**Records provided**

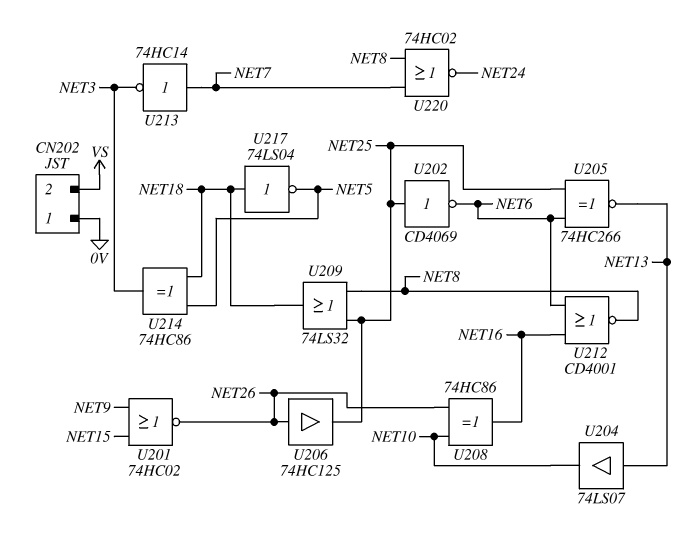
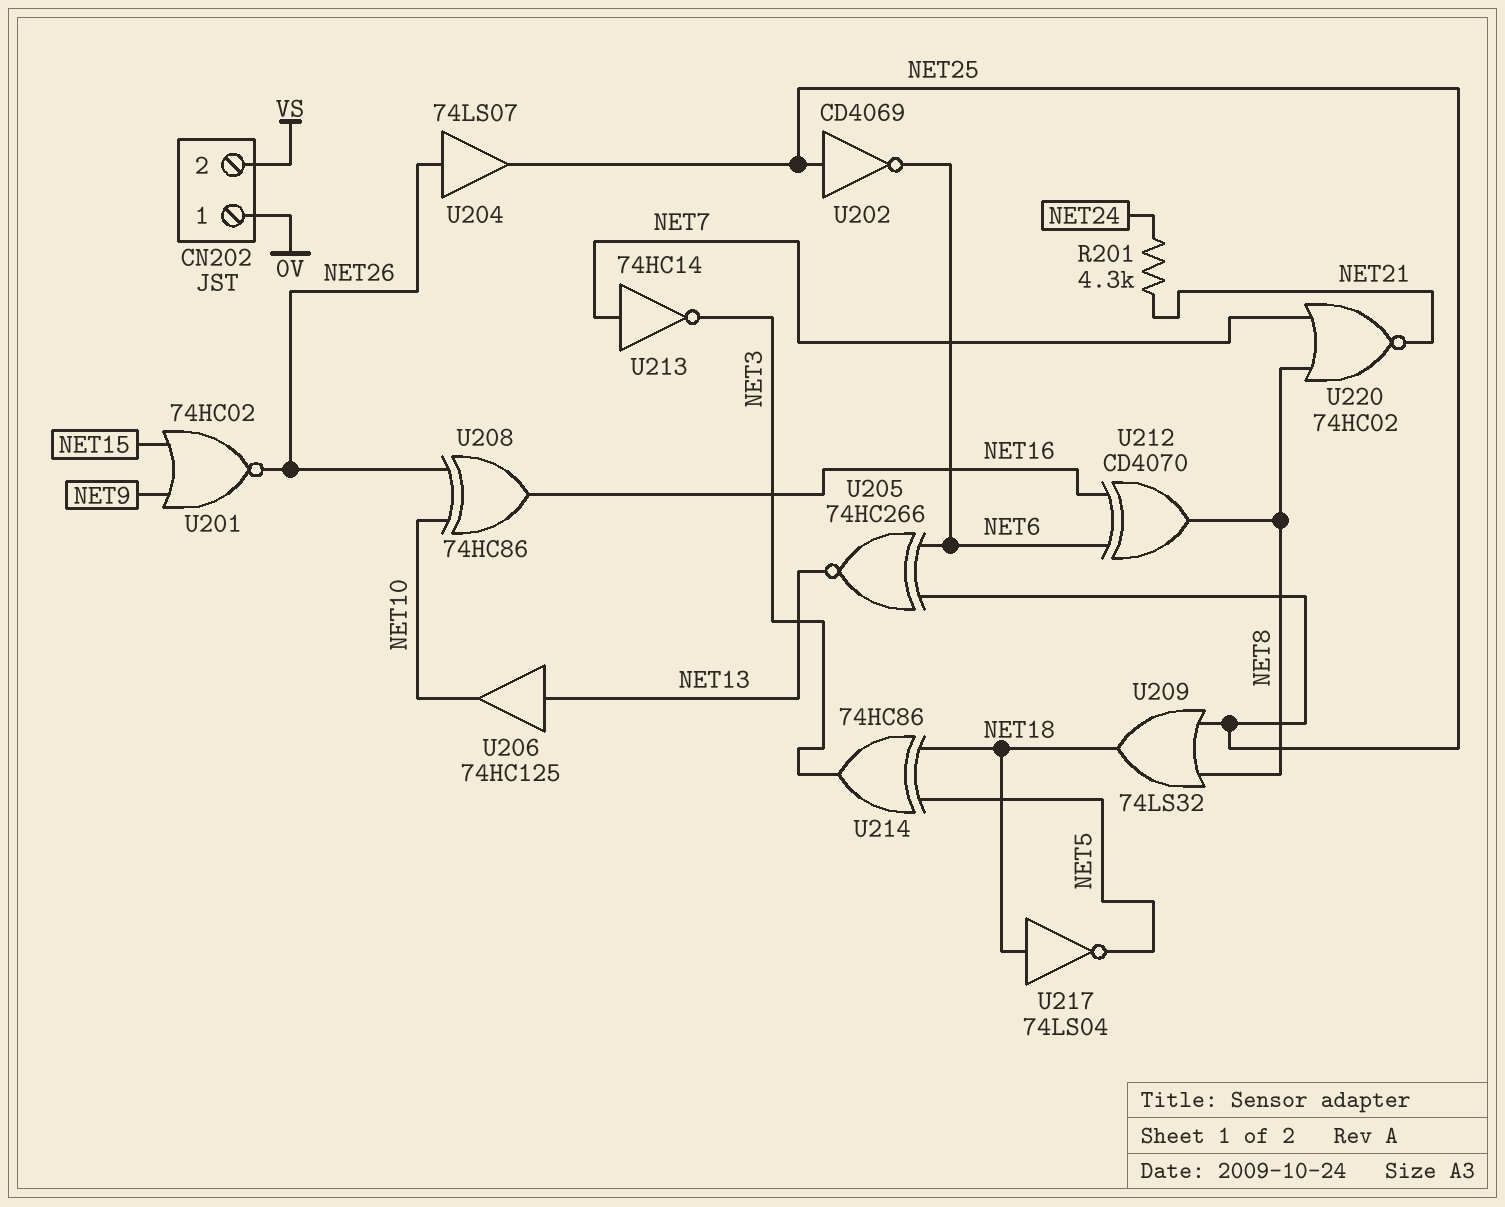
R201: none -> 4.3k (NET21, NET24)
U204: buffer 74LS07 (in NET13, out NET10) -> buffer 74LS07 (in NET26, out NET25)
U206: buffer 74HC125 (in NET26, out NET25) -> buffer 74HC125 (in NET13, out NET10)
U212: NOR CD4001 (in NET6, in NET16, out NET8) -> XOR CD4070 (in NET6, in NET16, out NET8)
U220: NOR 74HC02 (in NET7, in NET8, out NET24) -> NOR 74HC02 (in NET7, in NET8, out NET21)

**What is being asked**
Work out how many lines of the material contain "buffer". Reply with that number only.

**Task result**
2